>> Begin
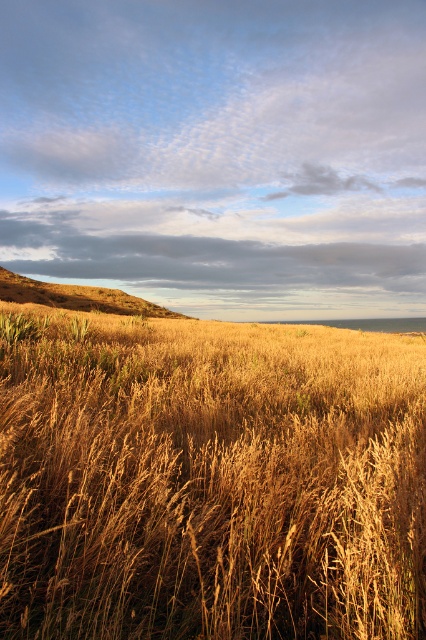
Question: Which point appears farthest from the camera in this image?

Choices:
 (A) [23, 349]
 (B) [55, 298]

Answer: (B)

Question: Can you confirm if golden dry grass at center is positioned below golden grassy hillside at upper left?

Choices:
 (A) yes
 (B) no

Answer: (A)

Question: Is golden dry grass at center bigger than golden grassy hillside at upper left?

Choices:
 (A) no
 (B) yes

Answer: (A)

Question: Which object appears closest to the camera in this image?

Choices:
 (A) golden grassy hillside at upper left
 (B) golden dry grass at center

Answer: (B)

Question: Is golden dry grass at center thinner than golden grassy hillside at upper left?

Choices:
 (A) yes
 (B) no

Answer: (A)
>> End
>> Begin
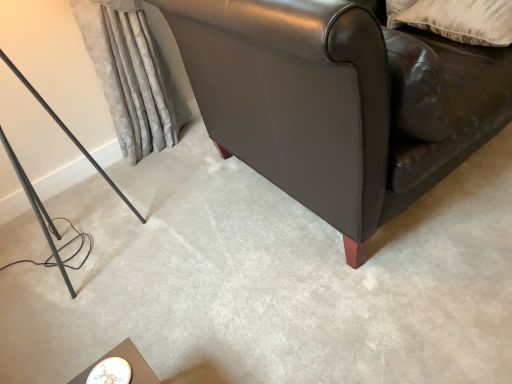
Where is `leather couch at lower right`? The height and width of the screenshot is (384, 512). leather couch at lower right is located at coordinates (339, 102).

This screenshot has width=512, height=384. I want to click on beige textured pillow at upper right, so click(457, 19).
>> End
◆ SHORT PROBLEM ◆
Copy out, word for word, the lines of the entries above, starting with the line that contains "Question: Which point" and going on through the line that contains "Question: Which object".

◆ TASK RESPONSE ◆
Question: Which point appears farthest from the camera in this image?

Choices:
 (A) [23, 349]
 (B) [55, 298]

Answer: (B)

Question: Can you confirm if golden dry grass at center is positioned below golden grassy hillside at upper left?

Choices:
 (A) yes
 (B) no

Answer: (A)

Question: Is golden dry grass at center bigger than golden grassy hillside at upper left?

Choices:
 (A) no
 (B) yes

Answer: (A)

Question: Which object appears closest to the camera in this image?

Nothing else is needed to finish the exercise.